◆ **Coordinate-based change listings**:
________________________

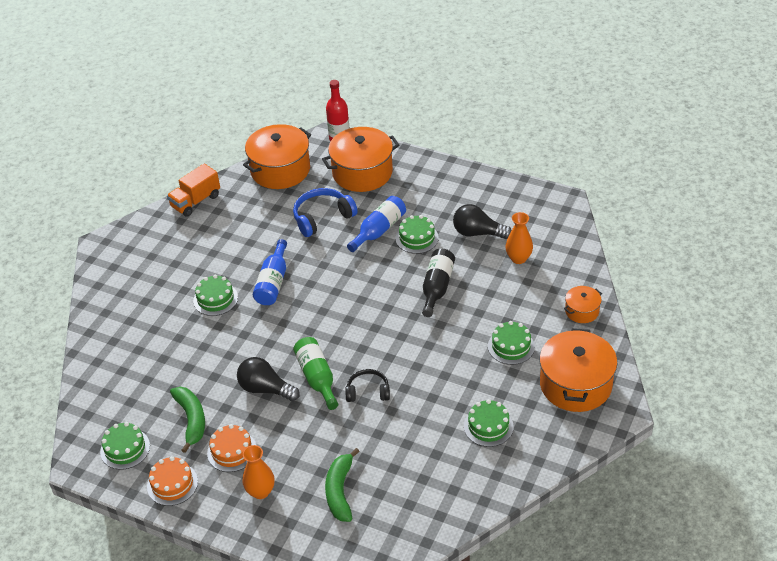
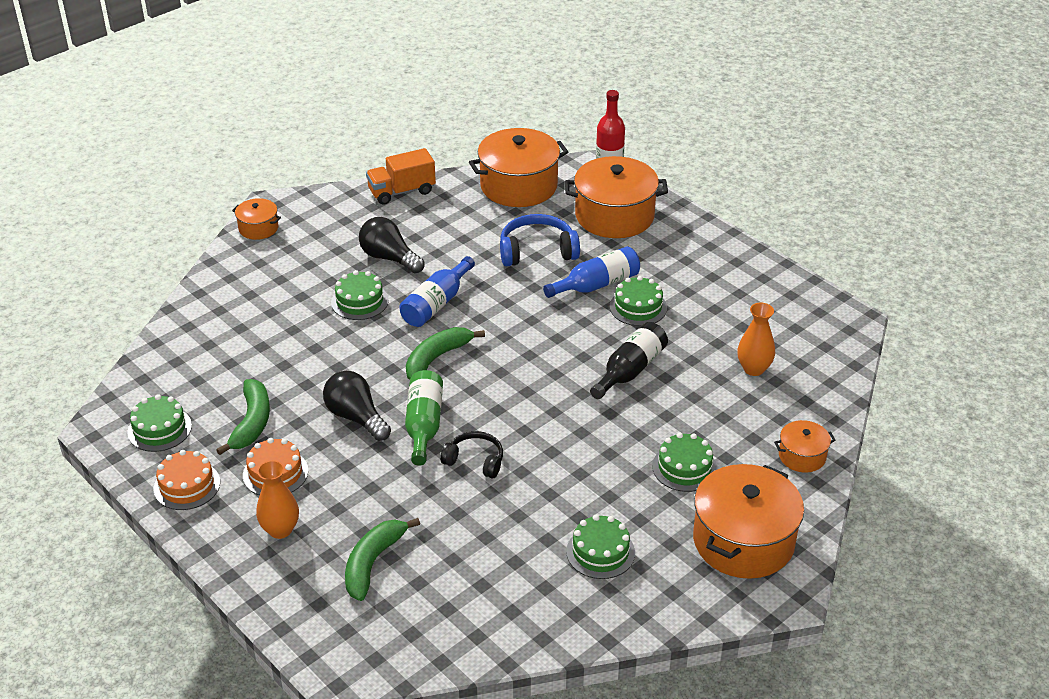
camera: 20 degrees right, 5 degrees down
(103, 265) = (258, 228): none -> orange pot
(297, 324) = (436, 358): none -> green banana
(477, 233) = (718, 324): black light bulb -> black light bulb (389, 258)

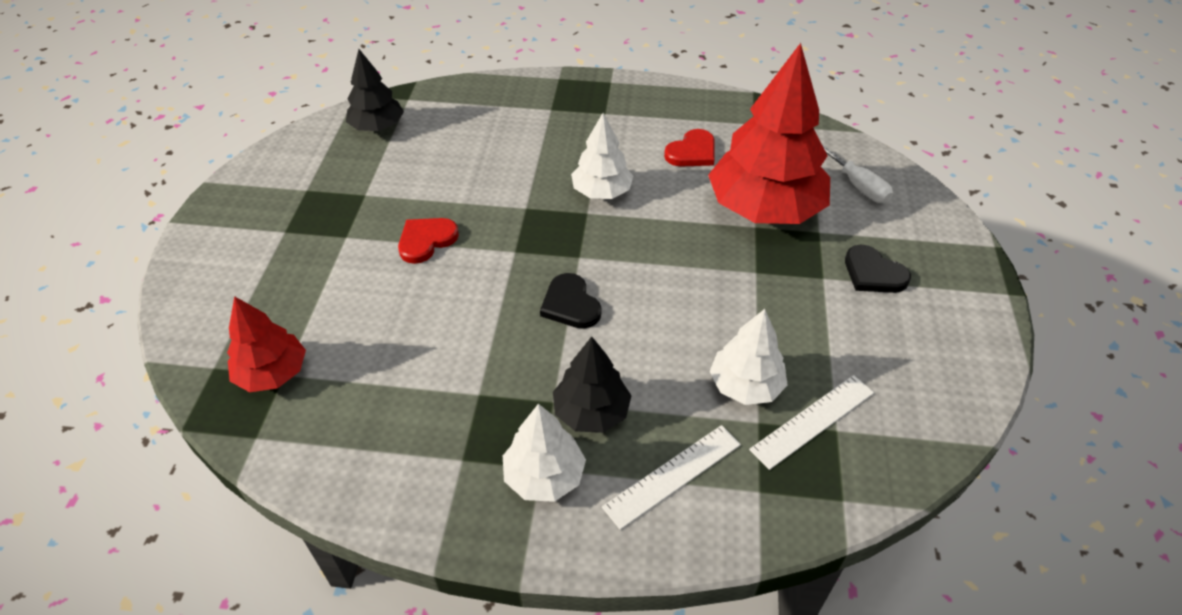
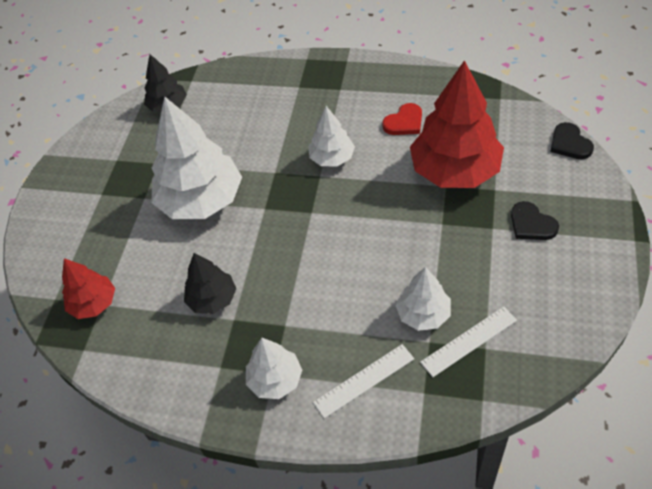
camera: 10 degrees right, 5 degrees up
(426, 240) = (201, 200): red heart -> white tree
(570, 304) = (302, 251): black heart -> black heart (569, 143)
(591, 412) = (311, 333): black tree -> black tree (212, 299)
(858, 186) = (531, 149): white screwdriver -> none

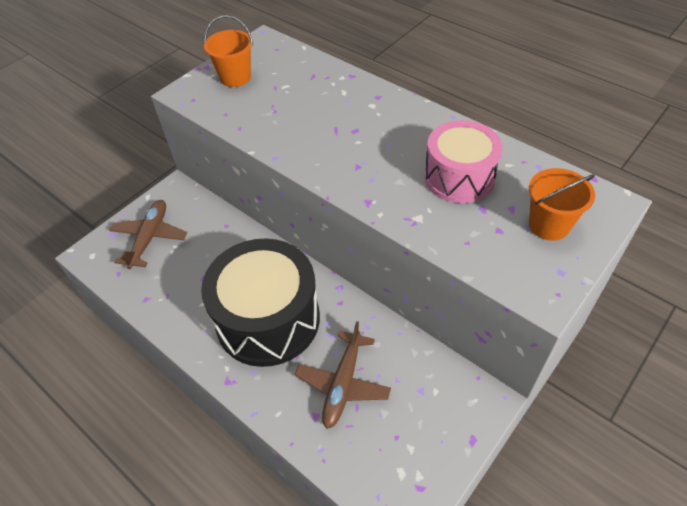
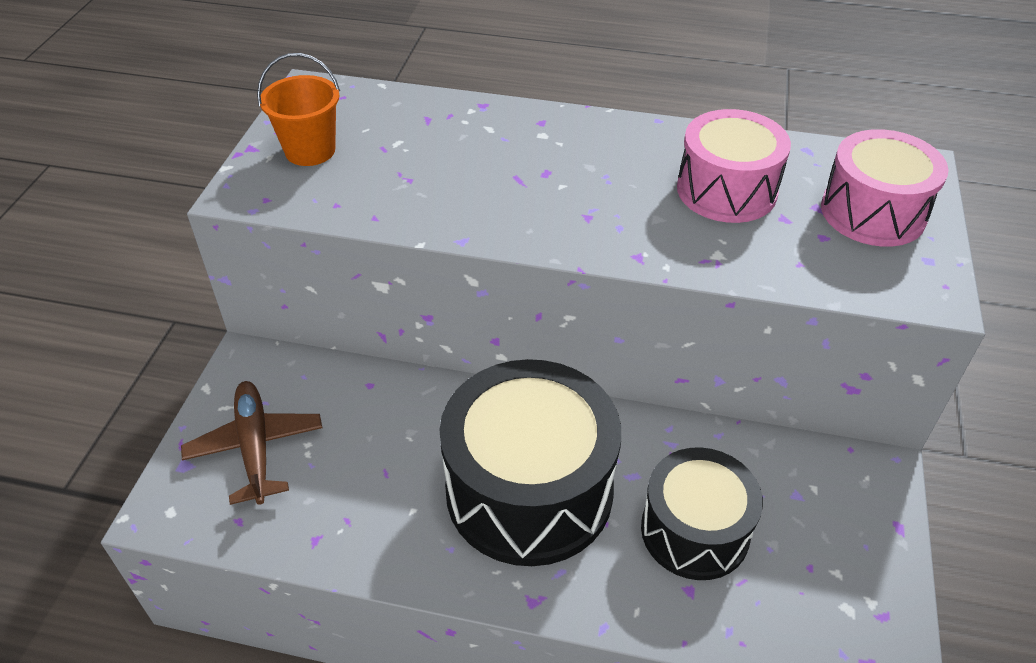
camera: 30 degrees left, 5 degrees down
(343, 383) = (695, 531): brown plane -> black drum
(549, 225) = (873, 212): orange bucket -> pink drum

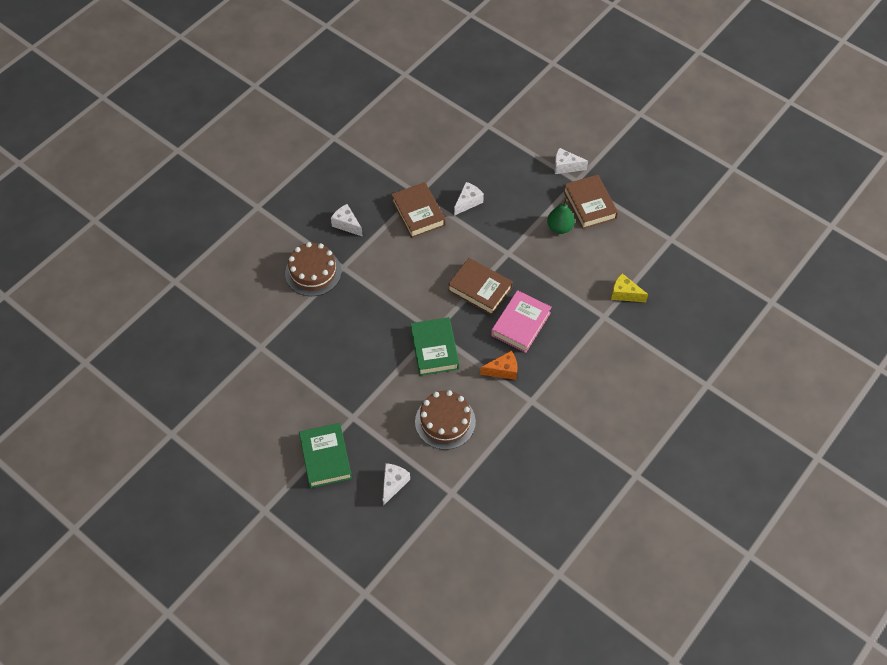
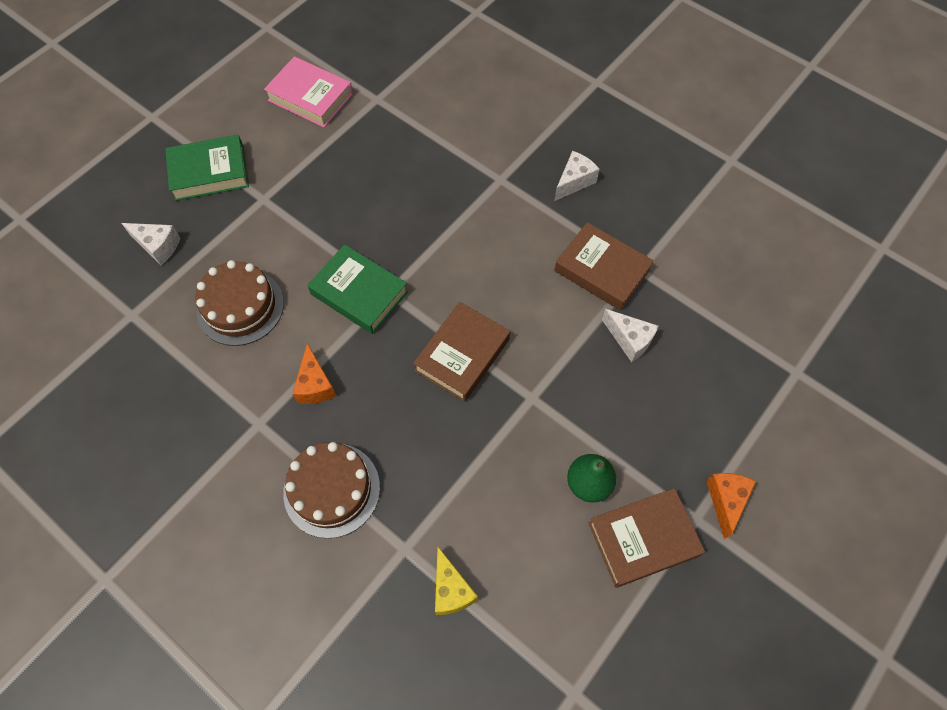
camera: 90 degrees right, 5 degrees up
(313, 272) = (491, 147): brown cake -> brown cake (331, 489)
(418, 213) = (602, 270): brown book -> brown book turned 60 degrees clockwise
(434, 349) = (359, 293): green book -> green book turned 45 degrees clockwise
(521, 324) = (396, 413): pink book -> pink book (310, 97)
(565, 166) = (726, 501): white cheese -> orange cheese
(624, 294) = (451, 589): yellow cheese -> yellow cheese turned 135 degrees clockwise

________________________

◆ **WHAT THE TASK ASKS**: Keep to the lines above from the line with "(591, 412) = (311, 333): black" to the line with "(549, 225) = (873, 212): orange", and set down exactly those, inclusive, with nothing else and every picture left out.

◆ **SOLUTION**:
(591, 412) = (311, 333): black tree -> black tree (212, 299)
(858, 186) = (531, 149): white screwdriver -> none

camera: 30 degrees left, 5 degrees down
(343, 383) = (695, 531): brown plane -> black drum
(549, 225) = (873, 212): orange bucket -> pink drum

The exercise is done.